■ **Problem to solve**
Set out exactly, line by line, the stretch of data below that begins at the line containing "none -> lime brick D1:E3 level 1" and ends at the line containing "none -> grey plate D8:G9 level 1", with both ends kept.

■ **Data supplied**
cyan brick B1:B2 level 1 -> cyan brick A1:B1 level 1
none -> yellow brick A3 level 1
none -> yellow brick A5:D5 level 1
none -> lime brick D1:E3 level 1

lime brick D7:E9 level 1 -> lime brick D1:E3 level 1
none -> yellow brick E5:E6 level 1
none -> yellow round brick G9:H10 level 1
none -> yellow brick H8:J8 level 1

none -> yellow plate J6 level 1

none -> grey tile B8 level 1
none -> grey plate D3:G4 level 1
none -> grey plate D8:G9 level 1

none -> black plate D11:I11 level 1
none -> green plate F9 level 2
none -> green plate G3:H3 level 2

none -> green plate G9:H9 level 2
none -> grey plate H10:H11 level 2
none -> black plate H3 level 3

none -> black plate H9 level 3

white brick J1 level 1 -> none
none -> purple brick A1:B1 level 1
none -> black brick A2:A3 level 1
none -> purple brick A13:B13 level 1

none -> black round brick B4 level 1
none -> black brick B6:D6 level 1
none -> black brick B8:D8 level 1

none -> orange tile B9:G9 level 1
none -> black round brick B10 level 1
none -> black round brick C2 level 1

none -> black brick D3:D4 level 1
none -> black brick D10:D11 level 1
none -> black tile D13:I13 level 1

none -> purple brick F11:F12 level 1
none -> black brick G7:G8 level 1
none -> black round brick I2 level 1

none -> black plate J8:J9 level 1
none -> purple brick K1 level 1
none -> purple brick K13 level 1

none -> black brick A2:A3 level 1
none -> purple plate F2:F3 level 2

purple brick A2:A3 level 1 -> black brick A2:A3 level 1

■ **Written response**
none -> lime brick D1:E3 level 1

lime brick D7:E9 level 1 -> lime brick D1:E3 level 1
none -> yellow brick E5:E6 level 1
none -> yellow round brick G9:H10 level 1
none -> yellow brick H8:J8 level 1

none -> yellow plate J6 level 1

none -> grey tile B8 level 1
none -> grey plate D3:G4 level 1
none -> grey plate D8:G9 level 1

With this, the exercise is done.